• TASK STATEMENT: In the copy you make of the entries, no picture should appear, and every word must match.

== DATA LISTING

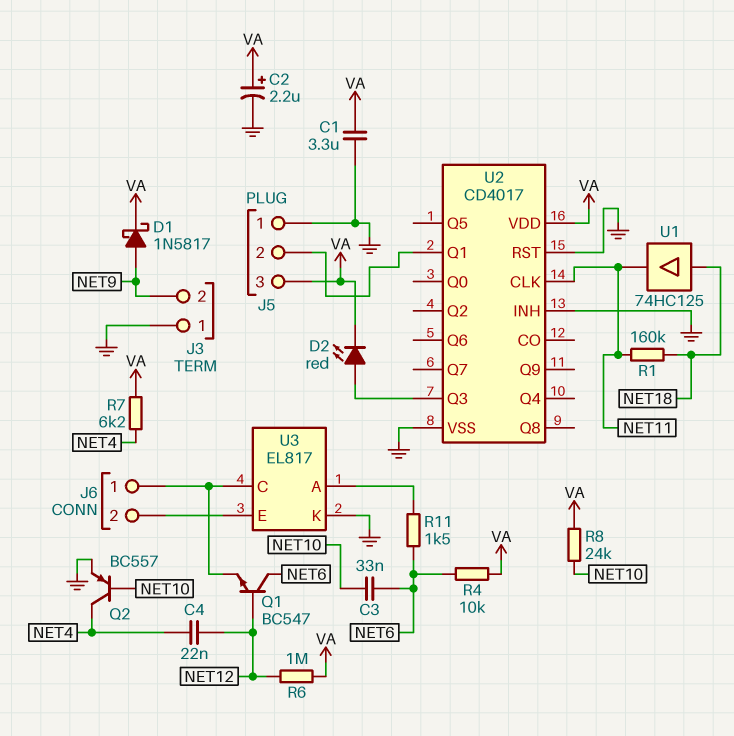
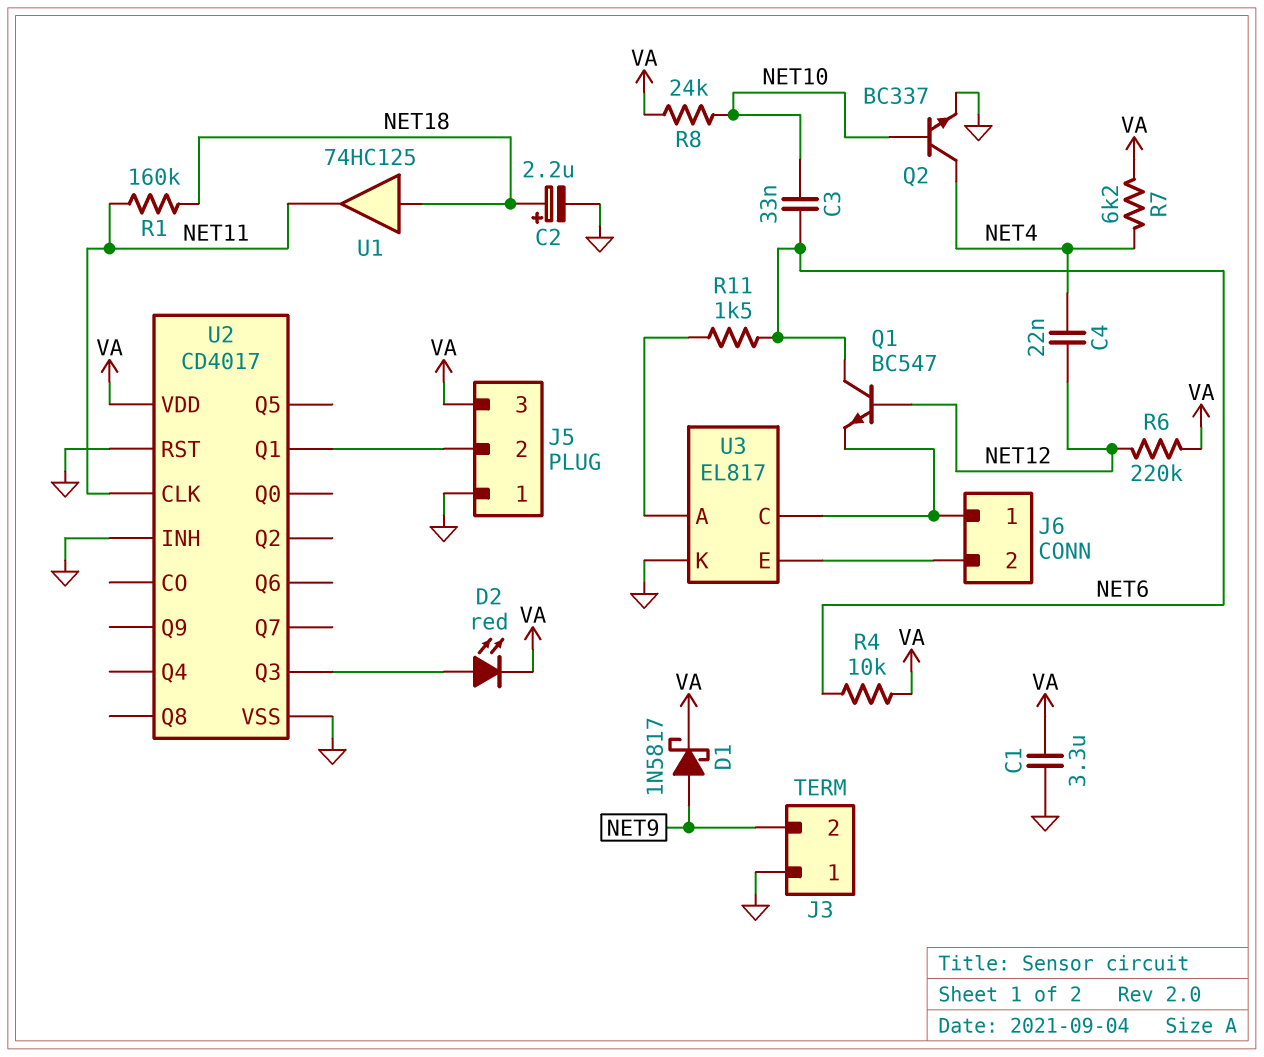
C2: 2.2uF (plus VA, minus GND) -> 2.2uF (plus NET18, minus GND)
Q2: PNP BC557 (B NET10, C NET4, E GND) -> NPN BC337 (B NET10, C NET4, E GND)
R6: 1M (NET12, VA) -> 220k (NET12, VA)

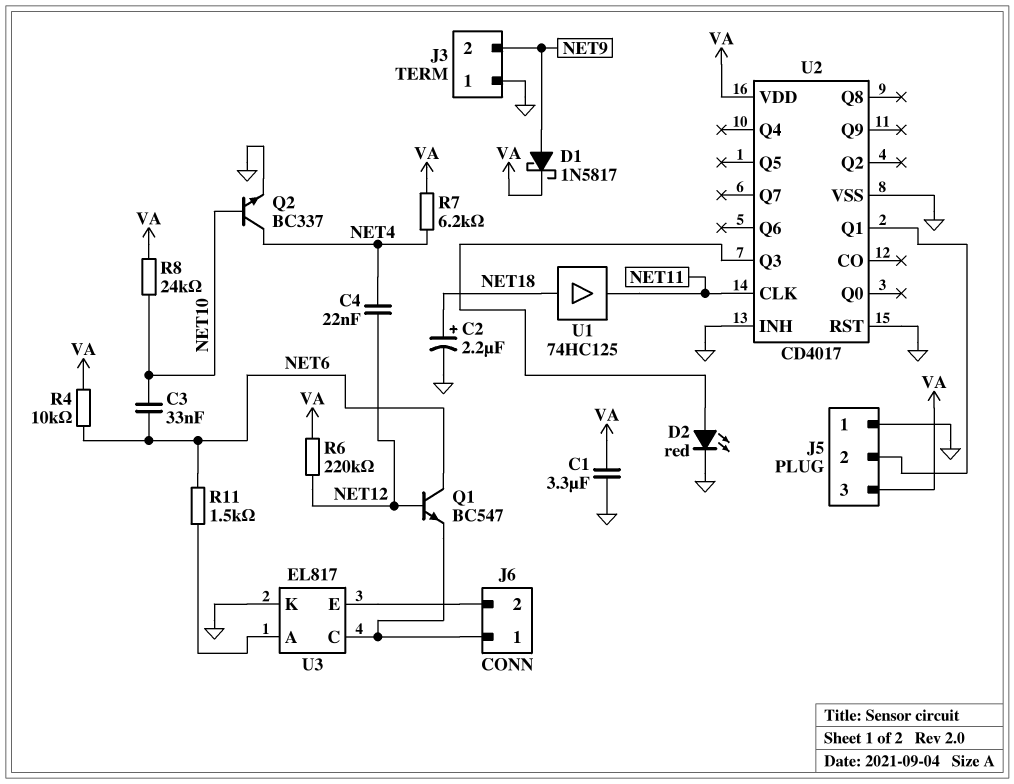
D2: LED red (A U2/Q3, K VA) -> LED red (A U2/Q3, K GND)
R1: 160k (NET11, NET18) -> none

====

• SOLUTION:
C2: 2.2uF (plus VA, minus GND) -> 2.2uF (plus NET18, minus GND)
Q2: PNP BC557 (B NET10, C NET4, E GND) -> NPN BC337 (B NET10, C NET4, E GND)
R6: 1M (NET12, VA) -> 220k (NET12, VA)

D2: LED red (A U2/Q3, K VA) -> LED red (A U2/Q3, K GND)
R1: 160k (NET11, NET18) -> none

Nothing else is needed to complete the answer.